## REQUIRED WORK
Extract every line of the records that contains the string "kern", treating uppercase and lowercase letters as distinct.

··· SOURCE RECORDS

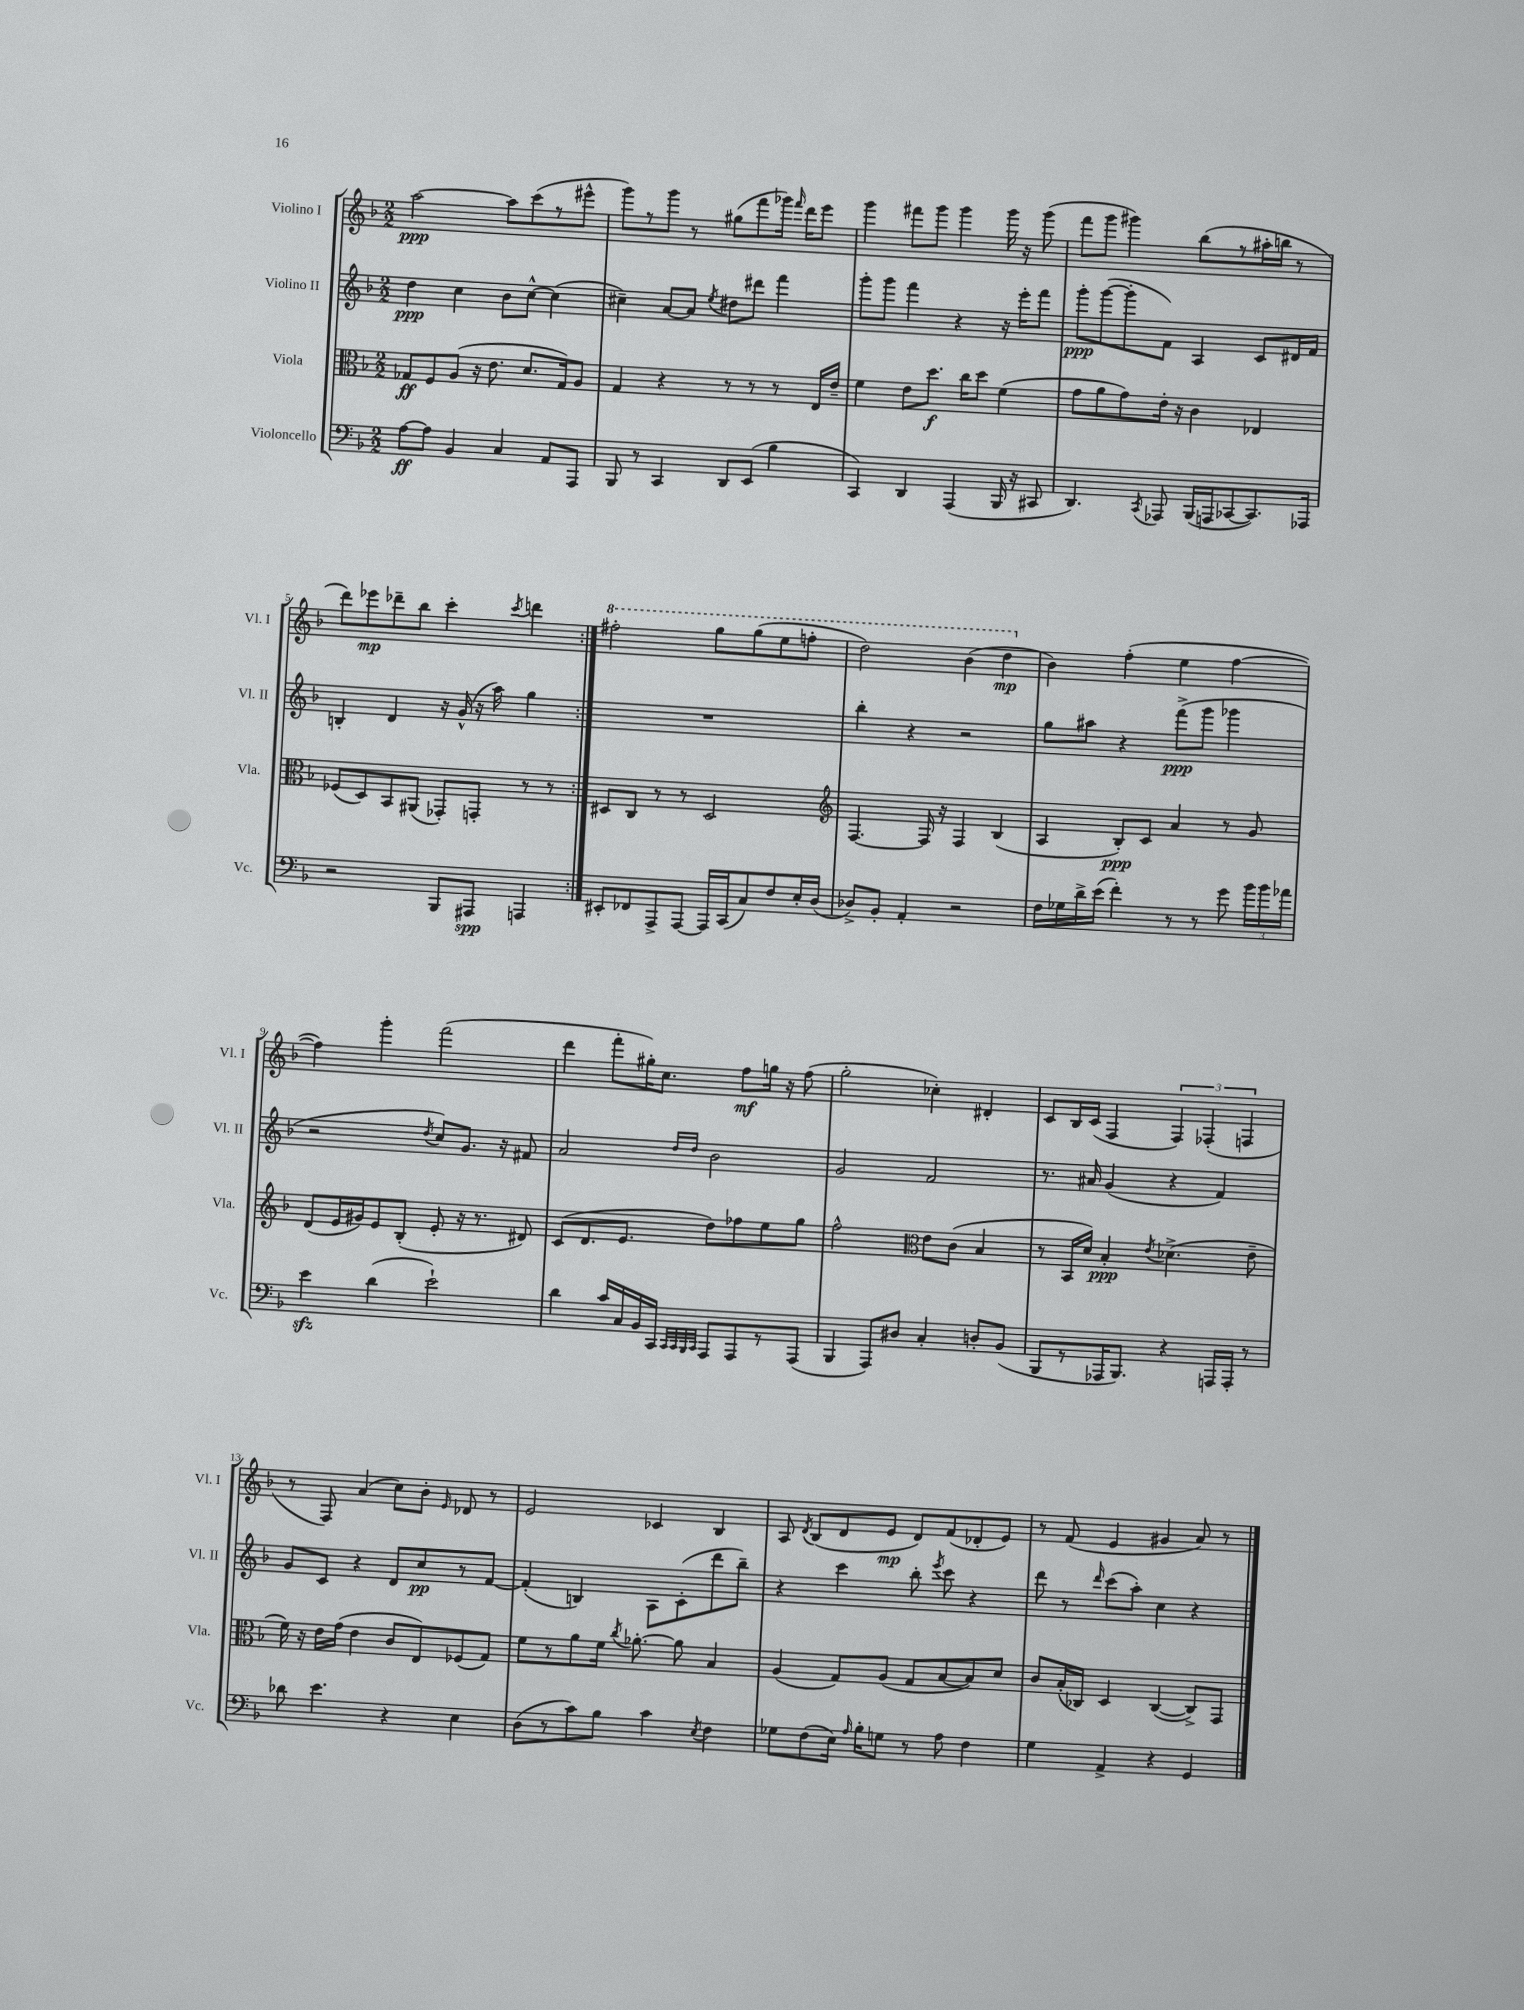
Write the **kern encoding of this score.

**kern	**kern	**kern	**kern
*staff4	*staff3	*staff2	*staff1
*clefF4	*clefC3	*clefG2	*clefG2
*k[b-]	*k[b-]	*k[b-]	*k[b-]
*M2/2	*M2/2	*M2/2	*M2/2
[8A	8G-	4dd	[2aa
8A]	8F	.	.
4BB-	(8A	4cc	.
.	16r	.	.
.	8.e	.	.
4C	.	8b-	8aa]
.	8.d	[8cc^^	(8ccc
8AA	.	(4cc]	8r
.	16G-)	.	.
8AAA	8A	.	8eee#^^
=	=	=	=
8BBB-	4G	4cc#~)	8ggg)
8r	.	.	8r
4CC	4r	[8a	8ggg
.	.	8a]	8r
.	.	8qee	.
8DD	8r	8dd#	(8gg#
(8EE	8r	8ddd#	8fff
4B-	8r	4fff	16ggg-)
.	.	.	16qqfff
.	.	.	16ddd
.	16E	.	8eee
.	16e~	.	.
=	=	=	=
4CC)	4f	8ggg'	4ggg
.	.	8ggg	.
4DD	8e	4fff	8fff#
.	8.dd	.	8ggg
(4AAA	.	4r	4ggg
.	16cc	.	.
.	8dd	.	.
16BBB-	(4f	16r	16ggg
16r	.	16eee'	16r
8CC#	.	8fff	(8ggg
=	=	=	=
4.DD)	8g	8ggg'	8fff
.	8a	([8ggg	8ggg
.	8g)	8ggg']	4ggg#)
8qCC	.	.	.
8AAA-	16e'	8f)	.
.	16r	.	.
(16BBB-	4c	4A	(8bb-
16AAA	.	.	.
[8CC-	.	.	8r
8.CC-])	4E-	8c	16aa#'
.	.	.	16bb
.	.	16d#	8r
16AAA-	.	16f	.
=	=	=	=
2r	(8F-	4B'	8ddd)
.	8D)	.	8eee-
.	8BB-	4d	8ddd-~
.	(8AA#	.	8bb-
8BBB-	8GG-')	16r	4ccc'
.	.	(16g^^	.
8AAA#	8GG'	16r	.
.	.	16aa)	.
.	.	.	8qccc
4AAA	8r	4gg	4ddd
.	8r	.	.
=:|!	=:|!	=:|!	=:|!
8EE#'	8D#	1r	2fff#'
8FF-	8C	.	.
8AAA^	8r	.	.
[8AAA	8r	.	.
16AAA]	2D#	.	8ggg
(16CC	.	.	.
8C)	.	.	(8ggg
8F	.	.	8eee
16E'	.	.	8fff'
(16D	.	.	.
=	=	=	=
*	*clefG2	*	*
8D-^)	[4.F	4bb-'	2ddd)
8BB-'	.	.	.
4AA'	.	4r	.
.	16F]	.	.
.	16r	.	.
2r	4F	2r	(4bb-
.	(4B-	.	4ddd
=	=	=	=
16F	4A	8gg	4b-)
16G-	.	.	.
16d^	.	8aa#	.
(16e	.	.	.
4f')	8B-')	4r	(4ff'
.	8c	.	.
8r	4a	(8fff^	4ee
8r	.	8ggg	.
8g	8r	4ggg-	[4ff
24b-	8g	.	.
24b-	.	.	.
24a-	.	.	.
=	=	=	=
4e	(8d	2r	4ff])
.	16e	.	.
.	16g#)	.	.
(4d	8e	.	4ggg'
.	(8B-'	.	.
.	.	8qdd	.
2e`)	8e'	8cc)	(2fff
.	16r	8.g	.
.	8.r	.	.
.	.	16r	.
.	8d#)	8f#	.
=	=	=	=
4d	(8c	2a	4ddd
.	8.d	.	.
16c	.	.	8fff'
16C	8.e	.	.
16BB-	.	.	16gg#')
16CC	.	.	8.cc
32qqCC	.	.	.
32qqCC	.	.	.
32qqBBB-	.	16qqdd	.
32qqCC	.	16qqdd	.
8AAA	8dd)	2b-	.
8AAA	8ff-	.	8ff
8r	8ee	.	16gg
.	.	.	16r
(8AAA	8gg	.	(8ff
=	=	=	=
4BBB-	2ff^^	2g	2gg'
8AAA)	.	.	.
8D#	.	.	.
*	*clefC3	*	*
4C'	8e	2f	4cc-')
.	(8c	.	.
8D'	4B-	.	4d#'
(8BB-	.	.	.
=	=	=	=
8BBB-	8r	8.r	8c
8r	16BB-	.	16B-
.	16d)	16a#	(16c
16AAA-	4B-'	(4g	4F
8.BBB-)	.	.	.
.	8qe	.	.
4r	(4.d-^	4r	6F)
.	.	.	(6F-'
16AAA	.	4f)	.
16AAA'	.	.	.
.	.	.	6F
8r	8e~	.	.
=	=	=	=
8d-	16f)	8g	8r
.	16r	.	.
4.e	16e	8c	8F)
.	(16g	.	.
.	4e	4r	(4a
4r	8c	8d	8cc)
.	8E)	8cc	8b-'
.	.	.	16qqe
4E	(8F-	8r	8d-
.	8G)	[8f	8r
=	=	=	=
(8D	8f	(4f']	2e
8r	8r	.	.
8c)	8a	4B)	.
8B-	16f	.	.
.	8qcc	.	.
.	[8.a-'	.	.
4c	.	8A	4c-
.	8a-]	(8c'	.
8qE	.	.	.
4F	4B-	8ddd	4B-
.	.	8bb-~)	.
=	=	=	=
8G-	(4A	4r	8A
.	.	.	8qd
(8F	.	.	(8B-
16E)	8G)	4ccc	8d
16qqA	.	.	.
16B-'	.	.	.
8G	(8A	.	8e
8r	8G	8bb-'	8d)
.	.	8qeee	.
8A	[8B-	8ccc	(8f
4F	8B-])	4r	8d-'
.	8d	.	8e)
=	=	=	=
4G	8c	8ddd	8r
.	(16B-'	8r	(8f
.	16C-)	.	.
.	.	16qqddd	.
4AA^	4D	(8ccc	4e
.	.	8aa')	.
4r	([4C-	4cc	4g#
4GG	8C-^])	4r	8a)
.	8GG	.	8r
==	==	==	==
*-	*-	*-	*-
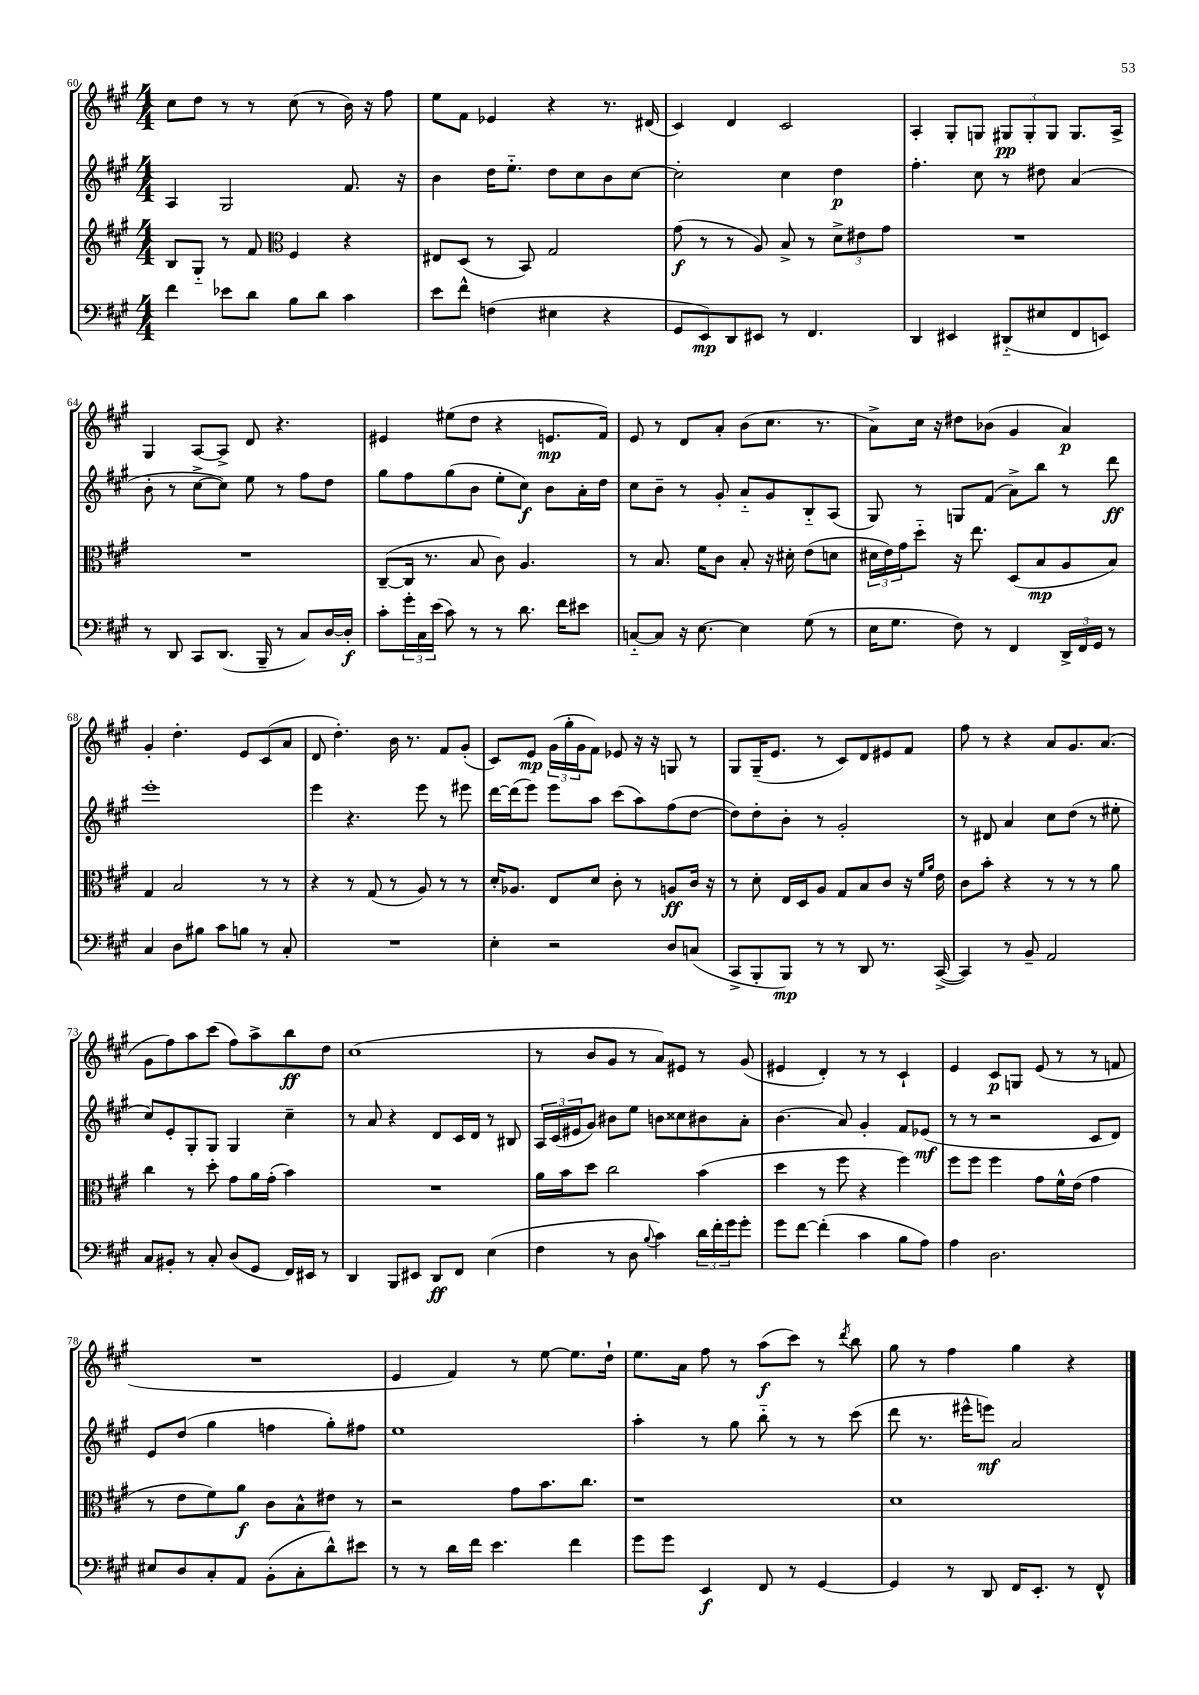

······

## OUTPUT FOR THIS TASK
Write the **kern encoding of this score.
**kern	**kern	**kern	**kern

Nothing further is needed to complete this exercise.